Dataset entries
[start]
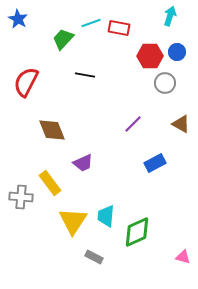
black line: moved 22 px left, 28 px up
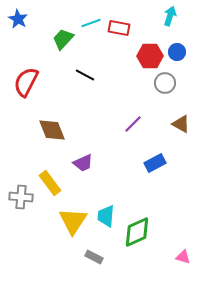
black line: rotated 18 degrees clockwise
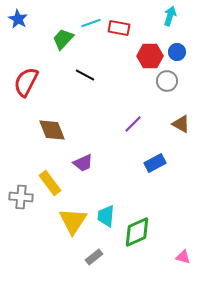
gray circle: moved 2 px right, 2 px up
gray rectangle: rotated 66 degrees counterclockwise
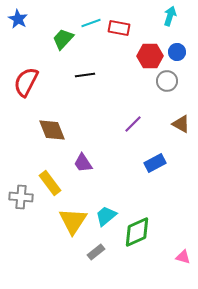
black line: rotated 36 degrees counterclockwise
purple trapezoid: rotated 80 degrees clockwise
cyan trapezoid: rotated 45 degrees clockwise
gray rectangle: moved 2 px right, 5 px up
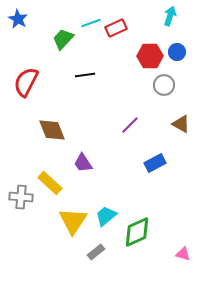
red rectangle: moved 3 px left; rotated 35 degrees counterclockwise
gray circle: moved 3 px left, 4 px down
purple line: moved 3 px left, 1 px down
yellow rectangle: rotated 10 degrees counterclockwise
pink triangle: moved 3 px up
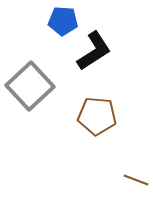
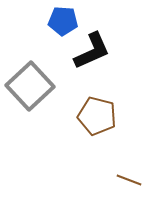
black L-shape: moved 2 px left; rotated 9 degrees clockwise
brown pentagon: rotated 9 degrees clockwise
brown line: moved 7 px left
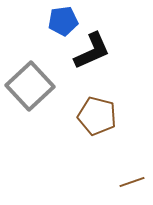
blue pentagon: rotated 12 degrees counterclockwise
brown line: moved 3 px right, 2 px down; rotated 40 degrees counterclockwise
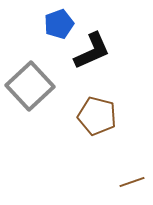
blue pentagon: moved 4 px left, 3 px down; rotated 12 degrees counterclockwise
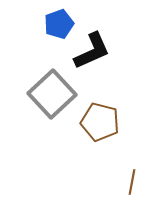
gray square: moved 22 px right, 8 px down
brown pentagon: moved 3 px right, 6 px down
brown line: rotated 60 degrees counterclockwise
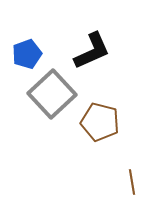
blue pentagon: moved 32 px left, 30 px down
brown line: rotated 20 degrees counterclockwise
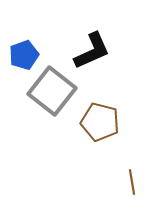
blue pentagon: moved 3 px left, 1 px down
gray square: moved 3 px up; rotated 9 degrees counterclockwise
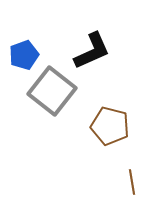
brown pentagon: moved 10 px right, 4 px down
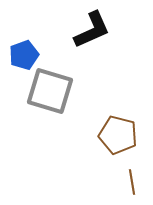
black L-shape: moved 21 px up
gray square: moved 2 px left; rotated 21 degrees counterclockwise
brown pentagon: moved 8 px right, 9 px down
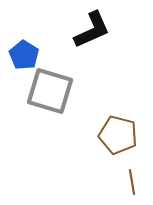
blue pentagon: rotated 20 degrees counterclockwise
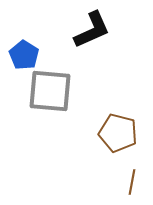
gray square: rotated 12 degrees counterclockwise
brown pentagon: moved 2 px up
brown line: rotated 20 degrees clockwise
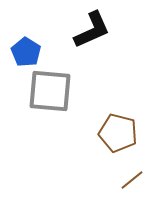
blue pentagon: moved 2 px right, 3 px up
brown line: moved 2 px up; rotated 40 degrees clockwise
[end]
SHORT TASK:
Rewrite the lines above as a numbered list, starting at the first one and stopping after the line that contains "brown line: moved 7 px left". Skip any blank lines and leave the pictures out.

SOLUTION BELOW:
1. black line: moved 22 px left, 28 px up
2. black line: rotated 18 degrees clockwise
3. gray circle: moved 2 px right, 2 px up
4. gray rectangle: rotated 66 degrees counterclockwise
5. black line: rotated 36 degrees counterclockwise
6. purple trapezoid: rotated 80 degrees clockwise
7. cyan trapezoid: rotated 45 degrees clockwise
8. gray rectangle: moved 2 px right, 5 px up
9. red rectangle: moved 3 px left; rotated 35 degrees counterclockwise
10. gray circle: moved 3 px left, 4 px down
11. purple line: moved 3 px left, 1 px down
12. yellow rectangle: rotated 10 degrees counterclockwise
13. pink triangle: moved 3 px up
14. black L-shape: moved 2 px left; rotated 9 degrees clockwise
15. brown pentagon: rotated 9 degrees clockwise
16. brown line: moved 7 px left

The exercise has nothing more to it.